[Saved data entries]
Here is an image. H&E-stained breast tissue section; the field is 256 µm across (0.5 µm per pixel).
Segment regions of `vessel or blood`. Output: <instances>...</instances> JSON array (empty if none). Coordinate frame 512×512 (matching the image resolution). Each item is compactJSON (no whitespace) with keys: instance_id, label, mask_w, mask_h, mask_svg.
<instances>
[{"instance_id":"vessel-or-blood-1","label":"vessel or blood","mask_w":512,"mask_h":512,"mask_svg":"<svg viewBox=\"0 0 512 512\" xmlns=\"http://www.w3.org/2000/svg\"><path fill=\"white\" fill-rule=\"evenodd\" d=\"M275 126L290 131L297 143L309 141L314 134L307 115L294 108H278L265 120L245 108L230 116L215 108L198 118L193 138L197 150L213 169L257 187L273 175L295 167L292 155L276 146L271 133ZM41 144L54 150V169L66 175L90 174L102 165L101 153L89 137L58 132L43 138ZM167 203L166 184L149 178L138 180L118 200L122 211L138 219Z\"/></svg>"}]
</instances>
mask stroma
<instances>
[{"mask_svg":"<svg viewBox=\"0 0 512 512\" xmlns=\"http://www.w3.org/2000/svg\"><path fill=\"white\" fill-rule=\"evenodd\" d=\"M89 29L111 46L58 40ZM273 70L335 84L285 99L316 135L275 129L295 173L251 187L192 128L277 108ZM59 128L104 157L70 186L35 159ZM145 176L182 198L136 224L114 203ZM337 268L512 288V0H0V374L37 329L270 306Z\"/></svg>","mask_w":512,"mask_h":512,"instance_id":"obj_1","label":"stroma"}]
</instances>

TO BE DONE
Write all of the records out again exactly.

THE OUTPUT
Here is an image. H&E-stained breast tissue section; the field is 256 µm across (0.5 µm per pixel).
Segment regions of `vessel or blood`. Output: <instances>...</instances> JSON array (empty if none). Coordinate frame 512×512 (matching the image resolution). Each item is compactJSON (no whitespace) with keys: instance_id, label, mask_w, mask_h, mask_svg.
<instances>
[{"instance_id":"vessel-or-blood-1","label":"vessel or blood","mask_w":512,"mask_h":512,"mask_svg":"<svg viewBox=\"0 0 512 512\" xmlns=\"http://www.w3.org/2000/svg\"><path fill=\"white\" fill-rule=\"evenodd\" d=\"M275 126L290 131L297 143L309 141L314 134L307 115L294 108H278L265 120L245 108L230 116L215 108L198 118L193 138L197 150L213 169L257 187L273 175L295 167L292 155L276 146L271 133ZM41 144L54 150V169L66 175L90 174L102 165L101 153L89 137L58 132L43 138ZM167 203L166 184L149 178L138 180L118 200L122 211L138 219Z\"/></svg>"}]
</instances>
mask stroma
<instances>
[{"mask_svg":"<svg viewBox=\"0 0 512 512\" xmlns=\"http://www.w3.org/2000/svg\"><path fill=\"white\" fill-rule=\"evenodd\" d=\"M89 29L111 46L58 40ZM273 70L335 84L285 99L316 135L275 129L295 173L251 187L192 128L277 108ZM59 128L104 157L70 186L35 159ZM145 176L182 198L136 224L114 203ZM337 268L512 288V0H0V374L37 329L270 306Z\"/></svg>","mask_w":512,"mask_h":512,"instance_id":"obj_1","label":"stroma"}]
</instances>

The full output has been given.